──────── Data for this task ────────

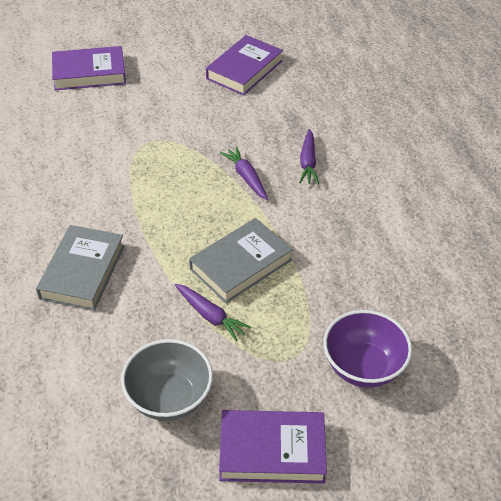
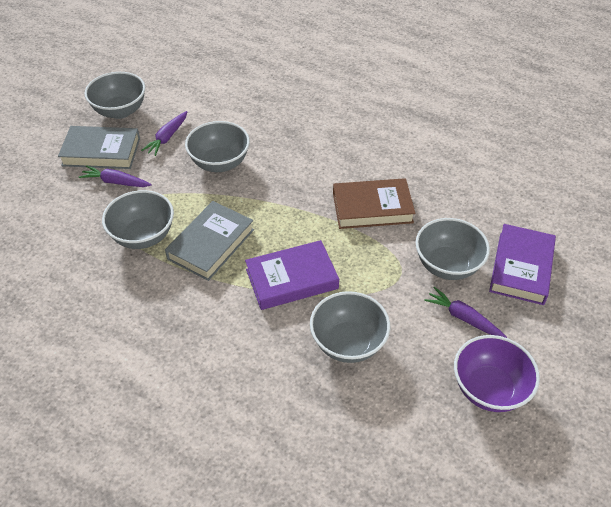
brown book: 0 -> 1
grey bowl: 1 -> 5
purple book: 3 -> 2

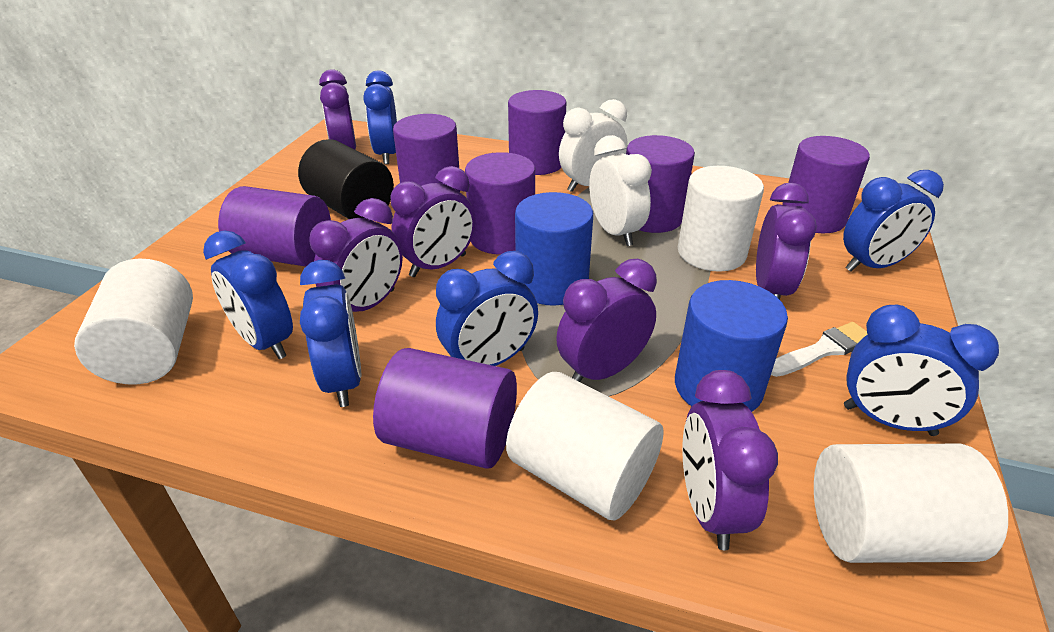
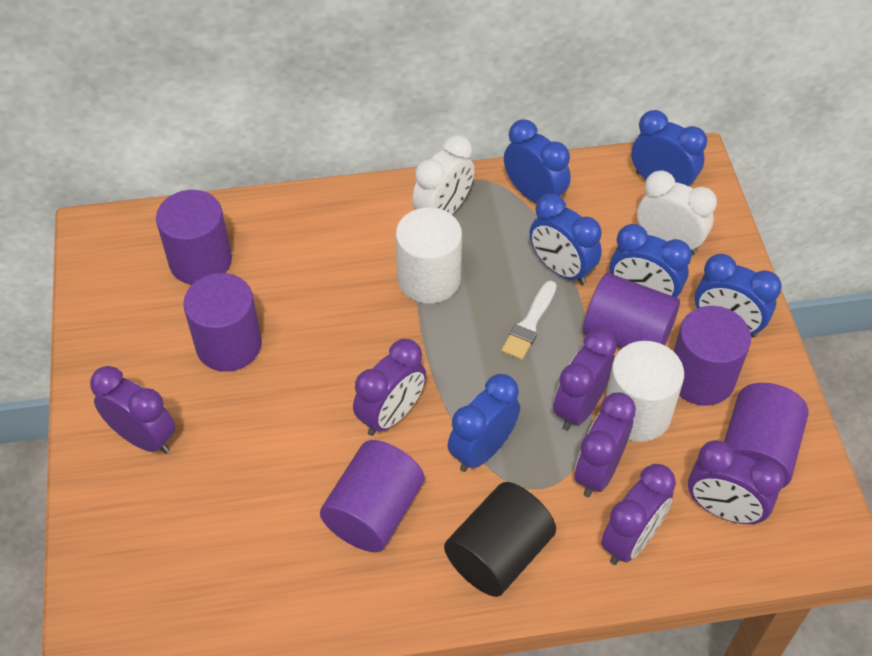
blue cylinder: 2 -> 0
purple cylinder: 7 -> 6
white cylinder: 4 -> 2

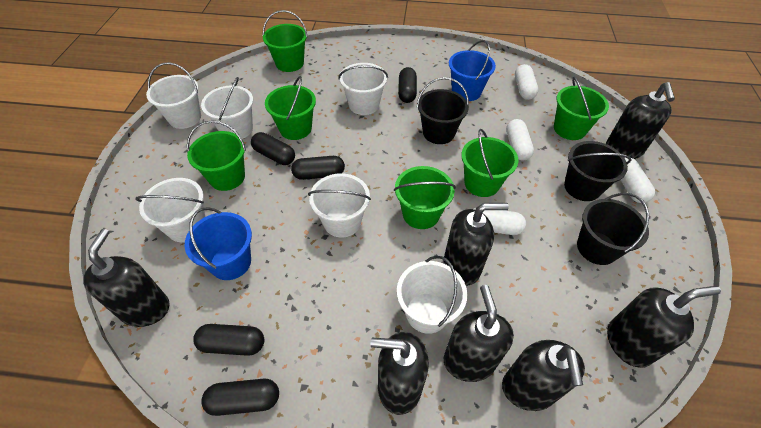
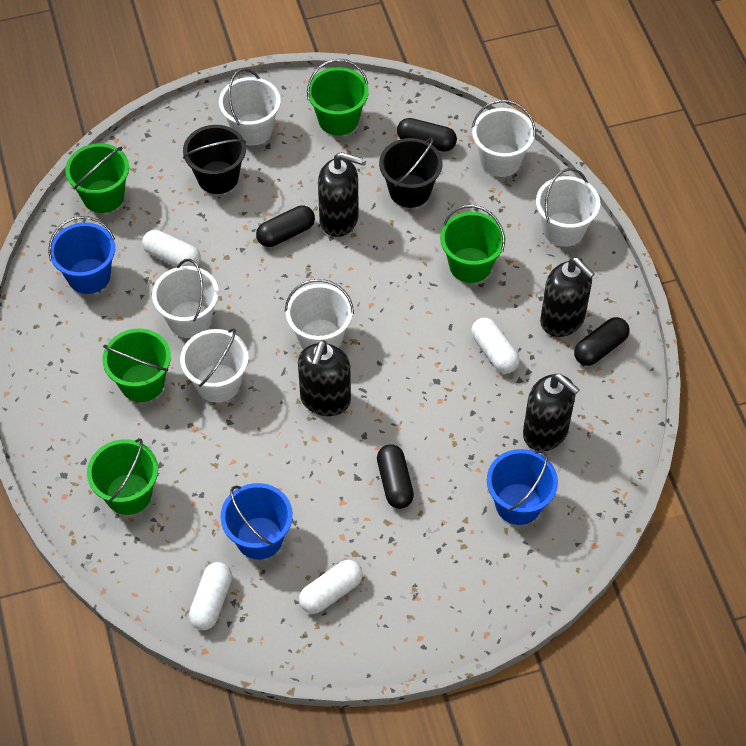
black bucket: 3 -> 2
black capsule: 5 -> 4
black soap dispenser: 7 -> 4
blue bucket: 2 -> 3
green bucket: 6 -> 5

────────

* **Task description**
What you hand back should match the listing exactly, except that no pictures appear.

* **Task result**
brown book: 0 -> 1
grey bowl: 1 -> 5
purple book: 3 -> 2

blue cylinder: 2 -> 0
purple cylinder: 7 -> 6
white cylinder: 4 -> 2

black bucket: 3 -> 2
black capsule: 5 -> 4
black soap dispenser: 7 -> 4
blue bucket: 2 -> 3
green bucket: 6 -> 5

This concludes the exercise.